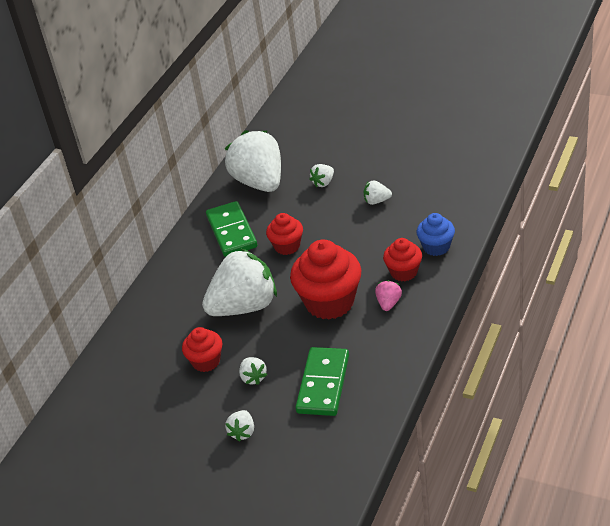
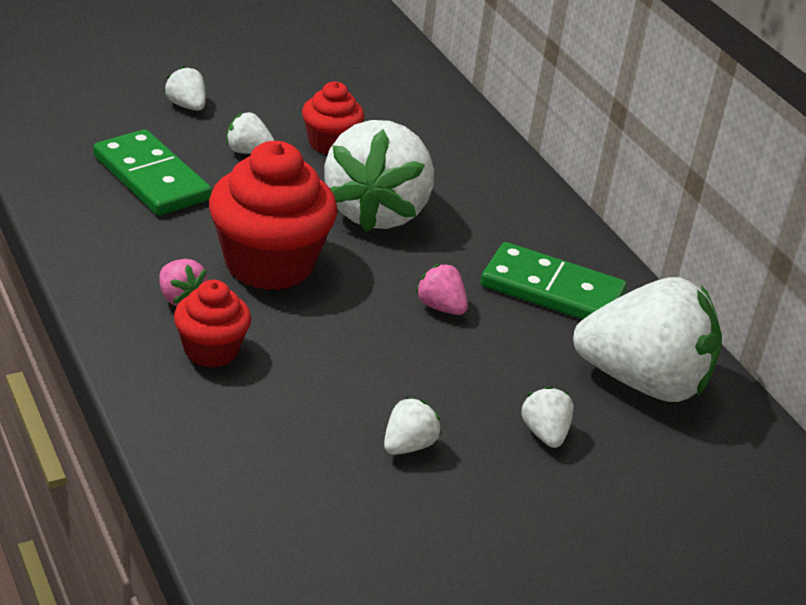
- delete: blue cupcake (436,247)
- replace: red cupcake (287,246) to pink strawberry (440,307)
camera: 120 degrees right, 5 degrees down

============

What needs to be done: Copy the data above word for word. Pictures stay out.

Finished task:
- delete: blue cupcake (436,247)
- replace: red cupcake (287,246) to pink strawberry (440,307)
camera: 120 degrees right, 5 degrees down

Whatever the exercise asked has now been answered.